══ Available records ══

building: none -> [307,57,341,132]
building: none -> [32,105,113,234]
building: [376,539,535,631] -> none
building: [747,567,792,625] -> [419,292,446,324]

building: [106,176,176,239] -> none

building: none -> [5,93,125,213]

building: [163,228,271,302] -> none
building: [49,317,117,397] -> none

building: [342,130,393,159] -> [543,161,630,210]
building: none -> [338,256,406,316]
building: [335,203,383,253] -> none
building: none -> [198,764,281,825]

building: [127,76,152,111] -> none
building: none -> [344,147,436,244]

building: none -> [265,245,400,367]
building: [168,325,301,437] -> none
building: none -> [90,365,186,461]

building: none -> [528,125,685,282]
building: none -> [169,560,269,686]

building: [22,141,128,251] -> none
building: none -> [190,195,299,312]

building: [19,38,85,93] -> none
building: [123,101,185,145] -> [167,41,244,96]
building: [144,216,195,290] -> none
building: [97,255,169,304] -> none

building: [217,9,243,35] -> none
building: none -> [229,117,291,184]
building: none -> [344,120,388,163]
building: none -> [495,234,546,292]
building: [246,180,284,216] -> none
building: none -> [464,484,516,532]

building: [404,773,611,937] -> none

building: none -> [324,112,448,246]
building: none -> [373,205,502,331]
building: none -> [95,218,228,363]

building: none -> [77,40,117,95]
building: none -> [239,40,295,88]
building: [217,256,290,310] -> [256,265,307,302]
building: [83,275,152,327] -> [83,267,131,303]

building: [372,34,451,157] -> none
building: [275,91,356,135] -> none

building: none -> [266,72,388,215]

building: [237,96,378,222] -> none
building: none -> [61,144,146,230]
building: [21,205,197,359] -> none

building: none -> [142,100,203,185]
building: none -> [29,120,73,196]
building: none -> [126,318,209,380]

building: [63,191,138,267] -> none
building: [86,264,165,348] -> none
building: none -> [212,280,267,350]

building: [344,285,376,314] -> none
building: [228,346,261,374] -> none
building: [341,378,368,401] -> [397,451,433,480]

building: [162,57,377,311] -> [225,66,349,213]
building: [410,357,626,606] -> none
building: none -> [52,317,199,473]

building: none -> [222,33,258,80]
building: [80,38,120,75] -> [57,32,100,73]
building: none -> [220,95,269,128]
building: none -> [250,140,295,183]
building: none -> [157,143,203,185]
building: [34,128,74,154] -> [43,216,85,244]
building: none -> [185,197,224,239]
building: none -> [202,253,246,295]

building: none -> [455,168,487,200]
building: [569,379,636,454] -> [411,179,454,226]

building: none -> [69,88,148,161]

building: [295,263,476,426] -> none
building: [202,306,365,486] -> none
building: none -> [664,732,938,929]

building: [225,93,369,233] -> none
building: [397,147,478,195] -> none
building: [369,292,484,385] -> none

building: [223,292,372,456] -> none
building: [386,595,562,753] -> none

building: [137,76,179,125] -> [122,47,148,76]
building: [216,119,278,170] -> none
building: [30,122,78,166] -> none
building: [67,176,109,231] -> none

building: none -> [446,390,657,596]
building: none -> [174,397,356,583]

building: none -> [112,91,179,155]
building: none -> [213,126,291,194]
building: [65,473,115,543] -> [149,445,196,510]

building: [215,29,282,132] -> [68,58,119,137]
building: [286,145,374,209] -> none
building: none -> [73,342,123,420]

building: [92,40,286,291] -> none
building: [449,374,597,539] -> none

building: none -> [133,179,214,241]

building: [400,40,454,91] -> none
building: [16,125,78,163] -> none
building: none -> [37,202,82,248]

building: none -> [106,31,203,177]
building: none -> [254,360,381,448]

═══

What is being asked :: Type out all of the records again, exactly.

Written answer ::
building: none -> [307,57,341,132]
building: none -> [32,105,113,234]
building: [376,539,535,631] -> none
building: [747,567,792,625] -> [419,292,446,324]

building: [106,176,176,239] -> none

building: none -> [5,93,125,213]

building: [163,228,271,302] -> none
building: [49,317,117,397] -> none

building: [342,130,393,159] -> [543,161,630,210]
building: none -> [338,256,406,316]
building: [335,203,383,253] -> none
building: none -> [198,764,281,825]

building: [127,76,152,111] -> none
building: none -> [344,147,436,244]

building: none -> [265,245,400,367]
building: [168,325,301,437] -> none
building: none -> [90,365,186,461]

building: none -> [528,125,685,282]
building: none -> [169,560,269,686]

building: [22,141,128,251] -> none
building: none -> [190,195,299,312]

building: [19,38,85,93] -> none
building: [123,101,185,145] -> [167,41,244,96]
building: [144,216,195,290] -> none
building: [97,255,169,304] -> none

building: [217,9,243,35] -> none
building: none -> [229,117,291,184]
building: none -> [344,120,388,163]
building: none -> [495,234,546,292]
building: [246,180,284,216] -> none
building: none -> [464,484,516,532]

building: [404,773,611,937] -> none

building: none -> [324,112,448,246]
building: none -> [373,205,502,331]
building: none -> [95,218,228,363]

building: none -> [77,40,117,95]
building: none -> [239,40,295,88]
building: [217,256,290,310] -> [256,265,307,302]
building: [83,275,152,327] -> [83,267,131,303]

building: [372,34,451,157] -> none
building: [275,91,356,135] -> none

building: none -> [266,72,388,215]

building: [237,96,378,222] -> none
building: none -> [61,144,146,230]
building: [21,205,197,359] -> none

building: none -> [142,100,203,185]
building: none -> [29,120,73,196]
building: none -> [126,318,209,380]

building: [63,191,138,267] -> none
building: [86,264,165,348] -> none
building: none -> [212,280,267,350]

building: [344,285,376,314] -> none
building: [228,346,261,374] -> none
building: [341,378,368,401] -> [397,451,433,480]

building: [162,57,377,311] -> [225,66,349,213]
building: [410,357,626,606] -> none
building: none -> [52,317,199,473]

building: none -> [222,33,258,80]
building: [80,38,120,75] -> [57,32,100,73]
building: none -> [220,95,269,128]
building: none -> [250,140,295,183]
building: none -> [157,143,203,185]
building: [34,128,74,154] -> [43,216,85,244]
building: none -> [185,197,224,239]
building: none -> [202,253,246,295]

building: none -> [455,168,487,200]
building: [569,379,636,454] -> [411,179,454,226]

building: none -> [69,88,148,161]

building: [295,263,476,426] -> none
building: [202,306,365,486] -> none
building: none -> [664,732,938,929]

building: [225,93,369,233] -> none
building: [397,147,478,195] -> none
building: [369,292,484,385] -> none

building: [223,292,372,456] -> none
building: [386,595,562,753] -> none

building: [137,76,179,125] -> [122,47,148,76]
building: [216,119,278,170] -> none
building: [30,122,78,166] -> none
building: [67,176,109,231] -> none

building: none -> [446,390,657,596]
building: none -> [174,397,356,583]

building: none -> [112,91,179,155]
building: none -> [213,126,291,194]
building: [65,473,115,543] -> [149,445,196,510]

building: [215,29,282,132] -> [68,58,119,137]
building: [286,145,374,209] -> none
building: none -> [73,342,123,420]

building: [92,40,286,291] -> none
building: [449,374,597,539] -> none

building: none -> [133,179,214,241]

building: [400,40,454,91] -> none
building: [16,125,78,163] -> none
building: none -> [37,202,82,248]

building: none -> [106,31,203,177]
building: none -> [254,360,381,448]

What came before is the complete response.